§ WHAT YOU HAVE TO DO: The reply should consist of the full listing, repeated word for word.

################

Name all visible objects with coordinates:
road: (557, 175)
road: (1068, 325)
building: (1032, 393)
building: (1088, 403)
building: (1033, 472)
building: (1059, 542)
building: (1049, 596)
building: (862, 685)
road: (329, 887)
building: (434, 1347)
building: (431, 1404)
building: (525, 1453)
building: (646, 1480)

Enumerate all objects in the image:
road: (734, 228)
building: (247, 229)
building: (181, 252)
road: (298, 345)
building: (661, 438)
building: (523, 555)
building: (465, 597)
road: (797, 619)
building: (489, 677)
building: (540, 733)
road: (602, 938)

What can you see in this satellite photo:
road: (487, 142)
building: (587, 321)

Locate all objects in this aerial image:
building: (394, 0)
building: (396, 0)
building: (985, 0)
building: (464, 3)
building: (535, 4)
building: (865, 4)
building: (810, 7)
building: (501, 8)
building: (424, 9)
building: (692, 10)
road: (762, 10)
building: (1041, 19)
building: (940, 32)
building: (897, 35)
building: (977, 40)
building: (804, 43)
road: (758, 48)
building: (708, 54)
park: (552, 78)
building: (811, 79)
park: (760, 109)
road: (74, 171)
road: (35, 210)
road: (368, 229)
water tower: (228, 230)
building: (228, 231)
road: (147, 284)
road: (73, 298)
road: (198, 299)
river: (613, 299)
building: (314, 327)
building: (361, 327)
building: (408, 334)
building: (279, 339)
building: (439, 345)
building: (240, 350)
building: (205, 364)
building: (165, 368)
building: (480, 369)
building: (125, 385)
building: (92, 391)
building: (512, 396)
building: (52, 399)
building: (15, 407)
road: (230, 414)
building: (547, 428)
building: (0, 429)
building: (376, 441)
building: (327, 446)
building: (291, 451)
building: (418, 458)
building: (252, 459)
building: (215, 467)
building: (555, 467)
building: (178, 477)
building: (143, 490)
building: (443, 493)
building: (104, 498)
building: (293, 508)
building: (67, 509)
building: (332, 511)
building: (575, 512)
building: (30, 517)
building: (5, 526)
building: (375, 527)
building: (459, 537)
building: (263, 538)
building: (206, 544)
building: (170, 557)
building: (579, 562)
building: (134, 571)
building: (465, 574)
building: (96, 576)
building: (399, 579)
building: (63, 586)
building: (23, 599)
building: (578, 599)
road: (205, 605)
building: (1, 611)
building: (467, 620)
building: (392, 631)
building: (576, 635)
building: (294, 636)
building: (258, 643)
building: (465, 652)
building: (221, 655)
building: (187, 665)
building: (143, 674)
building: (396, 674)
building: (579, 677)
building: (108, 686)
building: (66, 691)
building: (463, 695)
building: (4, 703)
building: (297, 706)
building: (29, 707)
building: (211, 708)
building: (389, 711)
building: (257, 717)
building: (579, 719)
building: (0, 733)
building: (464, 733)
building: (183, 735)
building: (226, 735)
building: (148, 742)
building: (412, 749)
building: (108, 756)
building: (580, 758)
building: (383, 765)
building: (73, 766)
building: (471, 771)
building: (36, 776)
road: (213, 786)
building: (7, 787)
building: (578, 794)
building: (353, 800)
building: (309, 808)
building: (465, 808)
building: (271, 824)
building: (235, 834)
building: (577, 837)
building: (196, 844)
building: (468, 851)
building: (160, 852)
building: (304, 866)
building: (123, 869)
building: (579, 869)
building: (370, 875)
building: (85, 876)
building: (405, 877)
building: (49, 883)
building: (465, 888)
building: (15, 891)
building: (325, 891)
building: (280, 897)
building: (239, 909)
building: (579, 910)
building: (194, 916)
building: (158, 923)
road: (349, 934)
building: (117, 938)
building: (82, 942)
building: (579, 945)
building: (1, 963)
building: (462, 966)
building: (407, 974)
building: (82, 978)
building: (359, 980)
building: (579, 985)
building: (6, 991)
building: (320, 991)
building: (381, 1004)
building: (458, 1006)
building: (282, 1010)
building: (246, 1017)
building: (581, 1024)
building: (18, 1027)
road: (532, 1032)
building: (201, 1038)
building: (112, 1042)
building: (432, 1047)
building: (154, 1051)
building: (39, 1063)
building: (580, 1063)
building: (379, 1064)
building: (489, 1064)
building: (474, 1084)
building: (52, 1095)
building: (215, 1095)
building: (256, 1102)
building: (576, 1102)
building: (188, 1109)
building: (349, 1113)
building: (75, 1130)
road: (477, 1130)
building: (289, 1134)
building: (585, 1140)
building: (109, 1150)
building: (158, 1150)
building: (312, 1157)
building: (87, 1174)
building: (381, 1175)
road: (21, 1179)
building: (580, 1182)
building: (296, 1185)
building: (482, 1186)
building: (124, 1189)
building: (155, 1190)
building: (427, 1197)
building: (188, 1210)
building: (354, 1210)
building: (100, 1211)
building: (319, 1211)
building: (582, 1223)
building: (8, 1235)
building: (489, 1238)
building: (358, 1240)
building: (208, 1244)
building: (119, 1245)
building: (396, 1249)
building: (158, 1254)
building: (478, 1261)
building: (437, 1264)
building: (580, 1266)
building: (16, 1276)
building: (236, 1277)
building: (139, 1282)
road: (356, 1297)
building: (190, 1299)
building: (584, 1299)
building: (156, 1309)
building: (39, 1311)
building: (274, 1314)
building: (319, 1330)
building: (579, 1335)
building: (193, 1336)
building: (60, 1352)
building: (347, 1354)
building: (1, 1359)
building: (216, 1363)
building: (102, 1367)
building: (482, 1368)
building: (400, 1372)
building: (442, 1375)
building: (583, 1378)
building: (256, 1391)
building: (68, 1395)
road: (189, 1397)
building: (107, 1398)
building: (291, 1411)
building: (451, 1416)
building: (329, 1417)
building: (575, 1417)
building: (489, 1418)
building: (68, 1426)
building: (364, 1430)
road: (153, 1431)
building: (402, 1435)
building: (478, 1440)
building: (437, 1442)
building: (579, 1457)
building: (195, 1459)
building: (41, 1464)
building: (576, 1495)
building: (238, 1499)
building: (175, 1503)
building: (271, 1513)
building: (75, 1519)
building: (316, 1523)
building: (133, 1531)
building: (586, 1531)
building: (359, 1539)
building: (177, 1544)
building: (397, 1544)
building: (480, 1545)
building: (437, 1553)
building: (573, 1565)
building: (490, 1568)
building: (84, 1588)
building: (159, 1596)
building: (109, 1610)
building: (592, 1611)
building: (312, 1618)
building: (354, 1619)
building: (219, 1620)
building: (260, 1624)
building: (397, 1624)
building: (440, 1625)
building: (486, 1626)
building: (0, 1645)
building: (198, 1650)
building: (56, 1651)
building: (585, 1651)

################

§ SOLUTION TO THE PROBLEM:
Name all visible objects with coordinates:
road: (557, 175)
road: (1068, 325)
building: (1032, 393)
building: (1088, 403)
building: (1033, 472)
building: (1059, 542)
building: (1049, 596)
building: (862, 685)
road: (329, 887)
building: (434, 1347)
building: (431, 1404)
building: (525, 1453)
building: (646, 1480)

Enumerate all objects in the image:
road: (734, 228)
building: (247, 229)
building: (181, 252)
road: (298, 345)
building: (661, 438)
building: (523, 555)
building: (465, 597)
road: (797, 619)
building: (489, 677)
building: (540, 733)
road: (602, 938)

What can you see in this satellite photo:
road: (487, 142)
building: (587, 321)

Locate all objects in this aerial image:
building: (394, 0)
building: (396, 0)
building: (985, 0)
building: (464, 3)
building: (535, 4)
building: (865, 4)
building: (810, 7)
building: (501, 8)
building: (424, 9)
building: (692, 10)
road: (762, 10)
building: (1041, 19)
building: (940, 32)
building: (897, 35)
building: (977, 40)
building: (804, 43)
road: (758, 48)
building: (708, 54)
park: (552, 78)
building: (811, 79)
park: (760, 109)
road: (74, 171)
road: (35, 210)
road: (368, 229)
water tower: (228, 230)
building: (228, 231)
road: (147, 284)
road: (73, 298)
road: (198, 299)
river: (613, 299)
building: (314, 327)
building: (361, 327)
building: (408, 334)
building: (279, 339)
building: (439, 345)
building: (240, 350)
building: (205, 364)
building: (165, 368)
building: (480, 369)
building: (125, 385)
building: (92, 391)
building: (512, 396)
building: (52, 399)
building: (15, 407)
road: (230, 414)
building: (547, 428)
building: (0, 429)
building: (376, 441)
building: (327, 446)
building: (291, 451)
building: (418, 458)
building: (252, 459)
building: (215, 467)
building: (555, 467)
building: (178, 477)
building: (143, 490)
building: (443, 493)
building: (104, 498)
building: (293, 508)
building: (67, 509)
building: (332, 511)
building: (575, 512)
building: (30, 517)
building: (5, 526)
building: (375, 527)
building: (459, 537)
building: (263, 538)
building: (206, 544)
building: (170, 557)
building: (579, 562)
building: (134, 571)
building: (465, 574)
building: (96, 576)
building: (399, 579)
building: (63, 586)
building: (23, 599)
building: (578, 599)
road: (205, 605)
building: (1, 611)
building: (467, 620)
building: (392, 631)
building: (576, 635)
building: (294, 636)
building: (258, 643)
building: (465, 652)
building: (221, 655)
building: (187, 665)
building: (143, 674)
building: (396, 674)
building: (579, 677)
building: (108, 686)
building: (66, 691)
building: (463, 695)
building: (4, 703)
building: (297, 706)
building: (29, 707)
building: (211, 708)
building: (389, 711)
building: (257, 717)
building: (579, 719)
building: (0, 733)
building: (464, 733)
building: (183, 735)
building: (226, 735)
building: (148, 742)
building: (412, 749)
building: (108, 756)
building: (580, 758)
building: (383, 765)
building: (73, 766)
building: (471, 771)
building: (36, 776)
road: (213, 786)
building: (7, 787)
building: (578, 794)
building: (353, 800)
building: (309, 808)
building: (465, 808)
building: (271, 824)
building: (235, 834)
building: (577, 837)
building: (196, 844)
building: (468, 851)
building: (160, 852)
building: (304, 866)
building: (123, 869)
building: (579, 869)
building: (370, 875)
building: (85, 876)
building: (405, 877)
building: (49, 883)
building: (465, 888)
building: (15, 891)
building: (325, 891)
building: (280, 897)
building: (239, 909)
building: (579, 910)
building: (194, 916)
building: (158, 923)
road: (349, 934)
building: (117, 938)
building: (82, 942)
building: (579, 945)
building: (1, 963)
building: (462, 966)
building: (407, 974)
building: (82, 978)
building: (359, 980)
building: (579, 985)
building: (6, 991)
building: (320, 991)
building: (381, 1004)
building: (458, 1006)
building: (282, 1010)
building: (246, 1017)
building: (581, 1024)
building: (18, 1027)
road: (532, 1032)
building: (201, 1038)
building: (112, 1042)
building: (432, 1047)
building: (154, 1051)
building: (39, 1063)
building: (580, 1063)
building: (379, 1064)
building: (489, 1064)
building: (474, 1084)
building: (52, 1095)
building: (215, 1095)
building: (256, 1102)
building: (576, 1102)
building: (188, 1109)
building: (349, 1113)
building: (75, 1130)
road: (477, 1130)
building: (289, 1134)
building: (585, 1140)
building: (109, 1150)
building: (158, 1150)
building: (312, 1157)
building: (87, 1174)
building: (381, 1175)
road: (21, 1179)
building: (580, 1182)
building: (296, 1185)
building: (482, 1186)
building: (124, 1189)
building: (155, 1190)
building: (427, 1197)
building: (188, 1210)
building: (354, 1210)
building: (100, 1211)
building: (319, 1211)
building: (582, 1223)
building: (8, 1235)
building: (489, 1238)
building: (358, 1240)
building: (208, 1244)
building: (119, 1245)
building: (396, 1249)
building: (158, 1254)
building: (478, 1261)
building: (437, 1264)
building: (580, 1266)
building: (16, 1276)
building: (236, 1277)
building: (139, 1282)
road: (356, 1297)
building: (190, 1299)
building: (584, 1299)
building: (156, 1309)
building: (39, 1311)
building: (274, 1314)
building: (319, 1330)
building: (579, 1335)
building: (193, 1336)
building: (60, 1352)
building: (347, 1354)
building: (1, 1359)
building: (216, 1363)
building: (102, 1367)
building: (482, 1368)
building: (400, 1372)
building: (442, 1375)
building: (583, 1378)
building: (256, 1391)
building: (68, 1395)
road: (189, 1397)
building: (107, 1398)
building: (291, 1411)
building: (451, 1416)
building: (329, 1417)
building: (575, 1417)
building: (489, 1418)
building: (68, 1426)
building: (364, 1430)
road: (153, 1431)
building: (402, 1435)
building: (478, 1440)
building: (437, 1442)
building: (579, 1457)
building: (195, 1459)
building: (41, 1464)
building: (576, 1495)
building: (238, 1499)
building: (175, 1503)
building: (271, 1513)
building: (75, 1519)
building: (316, 1523)
building: (133, 1531)
building: (586, 1531)
building: (359, 1539)
building: (177, 1544)
building: (397, 1544)
building: (480, 1545)
building: (437, 1553)
building: (573, 1565)
building: (490, 1568)
building: (84, 1588)
building: (159, 1596)
building: (109, 1610)
building: (592, 1611)
building: (312, 1618)
building: (354, 1619)
building: (219, 1620)
building: (260, 1624)
building: (397, 1624)
building: (440, 1625)
building: (486, 1626)
building: (0, 1645)
building: (198, 1650)
building: (56, 1651)
building: (585, 1651)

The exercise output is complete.